Prompt
Show each line of the data below that has the string "lemon" in it.

Records supplied

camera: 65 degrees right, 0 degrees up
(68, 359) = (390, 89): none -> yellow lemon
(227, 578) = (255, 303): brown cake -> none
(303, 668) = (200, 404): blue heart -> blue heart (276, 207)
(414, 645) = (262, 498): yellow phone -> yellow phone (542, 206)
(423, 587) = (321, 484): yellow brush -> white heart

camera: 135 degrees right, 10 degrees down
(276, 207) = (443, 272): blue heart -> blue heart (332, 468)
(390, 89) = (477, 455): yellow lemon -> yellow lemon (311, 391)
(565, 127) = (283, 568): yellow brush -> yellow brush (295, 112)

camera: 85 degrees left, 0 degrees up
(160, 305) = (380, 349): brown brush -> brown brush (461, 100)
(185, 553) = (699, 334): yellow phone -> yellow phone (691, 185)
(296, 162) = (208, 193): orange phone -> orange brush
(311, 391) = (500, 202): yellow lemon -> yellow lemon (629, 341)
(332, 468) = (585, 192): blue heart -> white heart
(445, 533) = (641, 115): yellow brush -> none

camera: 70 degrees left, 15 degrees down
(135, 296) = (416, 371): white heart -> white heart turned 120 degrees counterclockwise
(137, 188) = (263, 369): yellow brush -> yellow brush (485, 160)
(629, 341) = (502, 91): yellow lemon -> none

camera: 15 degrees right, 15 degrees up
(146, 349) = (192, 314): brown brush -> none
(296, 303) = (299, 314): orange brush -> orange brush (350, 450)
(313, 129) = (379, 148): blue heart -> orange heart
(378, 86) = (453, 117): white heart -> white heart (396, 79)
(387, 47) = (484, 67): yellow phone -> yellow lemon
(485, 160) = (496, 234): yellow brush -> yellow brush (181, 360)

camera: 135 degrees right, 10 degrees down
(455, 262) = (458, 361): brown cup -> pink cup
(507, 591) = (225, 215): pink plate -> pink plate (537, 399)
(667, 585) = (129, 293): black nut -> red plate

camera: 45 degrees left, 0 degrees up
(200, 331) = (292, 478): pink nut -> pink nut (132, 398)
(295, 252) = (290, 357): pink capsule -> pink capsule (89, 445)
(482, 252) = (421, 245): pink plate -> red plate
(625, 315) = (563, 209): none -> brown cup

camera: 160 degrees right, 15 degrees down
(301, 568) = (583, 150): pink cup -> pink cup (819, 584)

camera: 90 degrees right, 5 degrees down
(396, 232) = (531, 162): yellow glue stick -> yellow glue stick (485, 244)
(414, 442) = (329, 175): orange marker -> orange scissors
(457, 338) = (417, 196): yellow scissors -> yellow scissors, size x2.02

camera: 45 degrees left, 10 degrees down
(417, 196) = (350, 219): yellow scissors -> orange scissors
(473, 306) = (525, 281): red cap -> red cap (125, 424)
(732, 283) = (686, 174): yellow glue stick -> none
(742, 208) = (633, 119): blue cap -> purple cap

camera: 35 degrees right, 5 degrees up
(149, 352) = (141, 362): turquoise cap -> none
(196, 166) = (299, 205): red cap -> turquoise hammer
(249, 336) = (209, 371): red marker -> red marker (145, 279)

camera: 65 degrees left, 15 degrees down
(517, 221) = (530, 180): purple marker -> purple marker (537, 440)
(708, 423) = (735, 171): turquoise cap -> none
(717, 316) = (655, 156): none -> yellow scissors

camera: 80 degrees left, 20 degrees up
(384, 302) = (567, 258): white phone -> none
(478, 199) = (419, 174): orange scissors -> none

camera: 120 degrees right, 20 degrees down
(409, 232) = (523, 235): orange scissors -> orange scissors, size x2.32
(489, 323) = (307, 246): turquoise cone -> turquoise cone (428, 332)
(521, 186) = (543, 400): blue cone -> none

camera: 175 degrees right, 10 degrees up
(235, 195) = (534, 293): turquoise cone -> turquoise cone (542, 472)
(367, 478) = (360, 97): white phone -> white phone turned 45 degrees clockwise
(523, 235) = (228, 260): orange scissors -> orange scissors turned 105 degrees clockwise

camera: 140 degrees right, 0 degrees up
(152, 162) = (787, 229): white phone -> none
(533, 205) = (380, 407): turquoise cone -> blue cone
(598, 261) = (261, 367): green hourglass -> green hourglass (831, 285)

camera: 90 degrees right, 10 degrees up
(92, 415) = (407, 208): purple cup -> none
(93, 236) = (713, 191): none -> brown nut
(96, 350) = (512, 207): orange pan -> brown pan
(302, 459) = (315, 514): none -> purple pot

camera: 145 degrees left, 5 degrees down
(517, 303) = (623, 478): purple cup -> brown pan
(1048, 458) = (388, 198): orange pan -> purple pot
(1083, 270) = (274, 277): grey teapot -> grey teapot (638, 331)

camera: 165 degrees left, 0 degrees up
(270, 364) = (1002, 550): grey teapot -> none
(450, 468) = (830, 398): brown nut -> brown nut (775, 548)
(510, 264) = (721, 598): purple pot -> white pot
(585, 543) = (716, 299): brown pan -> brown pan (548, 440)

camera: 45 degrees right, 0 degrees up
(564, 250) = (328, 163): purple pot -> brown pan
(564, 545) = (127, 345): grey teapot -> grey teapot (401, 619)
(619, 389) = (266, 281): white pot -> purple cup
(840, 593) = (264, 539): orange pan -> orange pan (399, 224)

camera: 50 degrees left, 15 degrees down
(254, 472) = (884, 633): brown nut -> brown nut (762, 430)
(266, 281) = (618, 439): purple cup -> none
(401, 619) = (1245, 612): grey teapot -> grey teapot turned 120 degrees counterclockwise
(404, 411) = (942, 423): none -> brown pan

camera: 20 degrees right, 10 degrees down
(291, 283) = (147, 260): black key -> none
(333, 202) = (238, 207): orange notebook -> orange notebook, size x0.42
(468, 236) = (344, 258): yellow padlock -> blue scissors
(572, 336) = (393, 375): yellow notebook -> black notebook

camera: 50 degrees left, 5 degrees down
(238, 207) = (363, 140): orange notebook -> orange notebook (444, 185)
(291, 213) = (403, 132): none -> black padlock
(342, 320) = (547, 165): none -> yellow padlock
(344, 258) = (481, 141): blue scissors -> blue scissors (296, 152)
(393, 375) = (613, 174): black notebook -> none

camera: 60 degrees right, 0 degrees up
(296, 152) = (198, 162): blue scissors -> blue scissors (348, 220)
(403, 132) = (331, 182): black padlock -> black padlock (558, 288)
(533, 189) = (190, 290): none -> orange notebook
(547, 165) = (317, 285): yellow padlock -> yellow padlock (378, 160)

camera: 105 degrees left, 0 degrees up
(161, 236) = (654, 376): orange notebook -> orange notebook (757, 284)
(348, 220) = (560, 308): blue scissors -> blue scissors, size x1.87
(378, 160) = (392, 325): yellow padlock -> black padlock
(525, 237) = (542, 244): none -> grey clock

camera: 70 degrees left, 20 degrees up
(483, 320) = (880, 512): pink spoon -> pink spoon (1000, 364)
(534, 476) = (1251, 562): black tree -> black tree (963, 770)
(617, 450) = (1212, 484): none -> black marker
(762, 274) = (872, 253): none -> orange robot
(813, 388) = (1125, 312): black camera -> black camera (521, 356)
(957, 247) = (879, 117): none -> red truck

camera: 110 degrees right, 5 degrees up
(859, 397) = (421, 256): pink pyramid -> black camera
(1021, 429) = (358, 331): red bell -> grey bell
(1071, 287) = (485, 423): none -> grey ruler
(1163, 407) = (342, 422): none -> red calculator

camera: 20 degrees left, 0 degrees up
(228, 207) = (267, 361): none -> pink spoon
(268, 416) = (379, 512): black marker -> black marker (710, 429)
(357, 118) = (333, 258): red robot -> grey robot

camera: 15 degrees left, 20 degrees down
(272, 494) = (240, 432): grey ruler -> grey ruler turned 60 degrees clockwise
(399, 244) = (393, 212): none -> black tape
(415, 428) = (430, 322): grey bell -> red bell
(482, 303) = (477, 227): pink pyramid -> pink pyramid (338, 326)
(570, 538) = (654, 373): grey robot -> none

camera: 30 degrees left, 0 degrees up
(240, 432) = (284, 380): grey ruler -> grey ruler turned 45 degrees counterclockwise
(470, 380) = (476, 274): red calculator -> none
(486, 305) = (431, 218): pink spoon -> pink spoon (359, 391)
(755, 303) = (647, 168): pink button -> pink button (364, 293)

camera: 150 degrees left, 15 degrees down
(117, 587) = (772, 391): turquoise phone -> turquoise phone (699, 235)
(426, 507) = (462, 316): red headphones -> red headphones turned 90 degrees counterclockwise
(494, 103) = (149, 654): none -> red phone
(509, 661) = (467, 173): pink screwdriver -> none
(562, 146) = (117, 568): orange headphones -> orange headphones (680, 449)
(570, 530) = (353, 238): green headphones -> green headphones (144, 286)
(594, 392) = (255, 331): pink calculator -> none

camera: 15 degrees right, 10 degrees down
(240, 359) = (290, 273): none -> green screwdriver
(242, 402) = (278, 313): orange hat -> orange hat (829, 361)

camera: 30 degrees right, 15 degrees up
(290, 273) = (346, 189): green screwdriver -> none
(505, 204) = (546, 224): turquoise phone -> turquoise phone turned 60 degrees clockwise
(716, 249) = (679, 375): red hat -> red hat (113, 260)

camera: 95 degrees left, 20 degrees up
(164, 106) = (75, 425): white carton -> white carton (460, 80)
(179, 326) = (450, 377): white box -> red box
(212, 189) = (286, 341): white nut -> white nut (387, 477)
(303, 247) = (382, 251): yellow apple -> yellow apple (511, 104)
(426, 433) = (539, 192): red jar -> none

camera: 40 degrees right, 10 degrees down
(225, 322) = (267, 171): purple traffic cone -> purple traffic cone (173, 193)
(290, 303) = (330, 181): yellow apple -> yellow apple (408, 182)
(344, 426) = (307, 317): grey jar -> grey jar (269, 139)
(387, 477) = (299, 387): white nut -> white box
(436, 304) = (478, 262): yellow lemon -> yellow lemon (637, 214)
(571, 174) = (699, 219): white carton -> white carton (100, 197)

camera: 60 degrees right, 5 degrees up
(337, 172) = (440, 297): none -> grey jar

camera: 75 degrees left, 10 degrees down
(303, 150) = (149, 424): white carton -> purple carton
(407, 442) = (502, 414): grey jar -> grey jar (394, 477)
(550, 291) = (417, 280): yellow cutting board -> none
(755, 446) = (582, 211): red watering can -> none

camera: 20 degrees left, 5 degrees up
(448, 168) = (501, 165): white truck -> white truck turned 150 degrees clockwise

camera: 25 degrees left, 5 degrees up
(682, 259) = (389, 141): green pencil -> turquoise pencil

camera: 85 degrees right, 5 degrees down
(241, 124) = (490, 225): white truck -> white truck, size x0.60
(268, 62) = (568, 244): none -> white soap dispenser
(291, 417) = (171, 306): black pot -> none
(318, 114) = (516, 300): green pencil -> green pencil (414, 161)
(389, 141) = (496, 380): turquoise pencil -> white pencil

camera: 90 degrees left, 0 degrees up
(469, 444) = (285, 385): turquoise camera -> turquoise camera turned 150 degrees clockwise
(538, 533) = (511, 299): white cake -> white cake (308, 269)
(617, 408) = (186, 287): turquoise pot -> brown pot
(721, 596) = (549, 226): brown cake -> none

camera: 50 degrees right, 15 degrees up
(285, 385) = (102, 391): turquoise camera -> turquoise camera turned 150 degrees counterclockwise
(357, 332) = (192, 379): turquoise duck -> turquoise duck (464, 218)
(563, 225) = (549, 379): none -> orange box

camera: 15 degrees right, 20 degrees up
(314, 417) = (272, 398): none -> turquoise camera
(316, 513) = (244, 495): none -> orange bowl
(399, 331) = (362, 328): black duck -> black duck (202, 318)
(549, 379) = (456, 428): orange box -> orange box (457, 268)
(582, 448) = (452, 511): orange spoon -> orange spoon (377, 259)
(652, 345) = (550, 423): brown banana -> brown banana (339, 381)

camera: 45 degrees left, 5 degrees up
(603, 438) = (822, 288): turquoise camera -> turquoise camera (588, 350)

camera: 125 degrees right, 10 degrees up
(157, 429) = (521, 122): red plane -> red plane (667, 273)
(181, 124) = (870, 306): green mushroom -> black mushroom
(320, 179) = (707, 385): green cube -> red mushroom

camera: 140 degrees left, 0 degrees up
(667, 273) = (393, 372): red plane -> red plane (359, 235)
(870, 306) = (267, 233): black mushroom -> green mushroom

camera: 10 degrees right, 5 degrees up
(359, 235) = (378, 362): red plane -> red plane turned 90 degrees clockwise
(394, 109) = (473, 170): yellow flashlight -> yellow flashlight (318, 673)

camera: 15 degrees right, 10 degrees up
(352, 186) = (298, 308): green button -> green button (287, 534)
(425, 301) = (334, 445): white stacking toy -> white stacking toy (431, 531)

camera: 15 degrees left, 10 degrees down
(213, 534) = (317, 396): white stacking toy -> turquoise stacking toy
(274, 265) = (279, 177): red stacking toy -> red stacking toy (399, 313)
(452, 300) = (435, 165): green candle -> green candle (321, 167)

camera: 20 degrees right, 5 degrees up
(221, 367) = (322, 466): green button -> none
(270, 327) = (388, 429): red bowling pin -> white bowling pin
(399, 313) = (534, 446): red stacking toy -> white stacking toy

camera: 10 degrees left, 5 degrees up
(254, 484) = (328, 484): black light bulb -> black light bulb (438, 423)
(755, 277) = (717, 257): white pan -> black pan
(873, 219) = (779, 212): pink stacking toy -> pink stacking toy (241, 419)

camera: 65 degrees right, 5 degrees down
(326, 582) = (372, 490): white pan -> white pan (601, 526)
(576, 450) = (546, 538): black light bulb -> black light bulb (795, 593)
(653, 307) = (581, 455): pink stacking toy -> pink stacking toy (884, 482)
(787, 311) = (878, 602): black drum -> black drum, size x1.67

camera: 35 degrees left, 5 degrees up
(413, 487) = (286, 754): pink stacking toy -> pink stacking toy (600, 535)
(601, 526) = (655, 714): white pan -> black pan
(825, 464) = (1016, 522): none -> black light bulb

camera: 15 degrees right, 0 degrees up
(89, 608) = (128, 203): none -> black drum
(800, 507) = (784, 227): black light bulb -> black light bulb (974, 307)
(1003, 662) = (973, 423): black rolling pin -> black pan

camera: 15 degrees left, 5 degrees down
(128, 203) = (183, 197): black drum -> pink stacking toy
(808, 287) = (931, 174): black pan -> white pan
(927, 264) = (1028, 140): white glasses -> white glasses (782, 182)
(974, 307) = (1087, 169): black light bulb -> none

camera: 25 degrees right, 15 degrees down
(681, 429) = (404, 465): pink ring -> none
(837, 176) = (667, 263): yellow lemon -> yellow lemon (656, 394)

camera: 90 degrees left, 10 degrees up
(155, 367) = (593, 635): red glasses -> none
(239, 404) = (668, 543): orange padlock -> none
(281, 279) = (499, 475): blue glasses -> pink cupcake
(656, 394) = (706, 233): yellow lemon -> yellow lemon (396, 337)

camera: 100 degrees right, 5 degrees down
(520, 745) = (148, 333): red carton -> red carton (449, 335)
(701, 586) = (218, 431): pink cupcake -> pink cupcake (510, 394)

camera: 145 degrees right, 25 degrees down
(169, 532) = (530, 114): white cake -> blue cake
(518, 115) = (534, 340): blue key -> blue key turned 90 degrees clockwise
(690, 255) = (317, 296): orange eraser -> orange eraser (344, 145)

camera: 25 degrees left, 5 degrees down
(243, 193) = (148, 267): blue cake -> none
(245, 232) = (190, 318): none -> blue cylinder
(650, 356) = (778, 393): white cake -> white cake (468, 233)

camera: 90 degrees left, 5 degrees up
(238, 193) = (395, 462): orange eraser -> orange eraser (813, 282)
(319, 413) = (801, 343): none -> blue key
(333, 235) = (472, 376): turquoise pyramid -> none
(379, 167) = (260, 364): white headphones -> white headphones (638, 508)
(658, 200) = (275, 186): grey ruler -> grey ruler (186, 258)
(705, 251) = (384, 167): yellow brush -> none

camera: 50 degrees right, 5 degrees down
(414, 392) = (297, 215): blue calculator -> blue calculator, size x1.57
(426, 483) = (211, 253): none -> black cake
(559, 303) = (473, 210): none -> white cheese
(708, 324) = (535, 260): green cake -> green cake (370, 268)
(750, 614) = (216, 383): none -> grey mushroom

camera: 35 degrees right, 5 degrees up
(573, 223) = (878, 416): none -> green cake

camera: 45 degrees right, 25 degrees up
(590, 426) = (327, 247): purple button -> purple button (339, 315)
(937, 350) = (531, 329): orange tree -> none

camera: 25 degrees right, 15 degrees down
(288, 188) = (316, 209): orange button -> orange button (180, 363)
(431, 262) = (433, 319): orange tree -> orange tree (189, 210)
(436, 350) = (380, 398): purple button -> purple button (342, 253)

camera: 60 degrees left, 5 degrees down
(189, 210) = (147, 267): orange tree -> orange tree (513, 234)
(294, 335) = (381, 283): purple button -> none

Your solution
(68, 359) = (390, 89): none -> yellow lemon
(390, 89) = (477, 455): yellow lemon -> yellow lemon (311, 391)
(311, 391) = (500, 202): yellow lemon -> yellow lemon (629, 341)
(629, 341) = (502, 91): yellow lemon -> none
(387, 47) = (484, 67): yellow phone -> yellow lemon
(436, 304) = (478, 262): yellow lemon -> yellow lemon (637, 214)
(837, 176) = (667, 263): yellow lemon -> yellow lemon (656, 394)
(656, 394) = (706, 233): yellow lemon -> yellow lemon (396, 337)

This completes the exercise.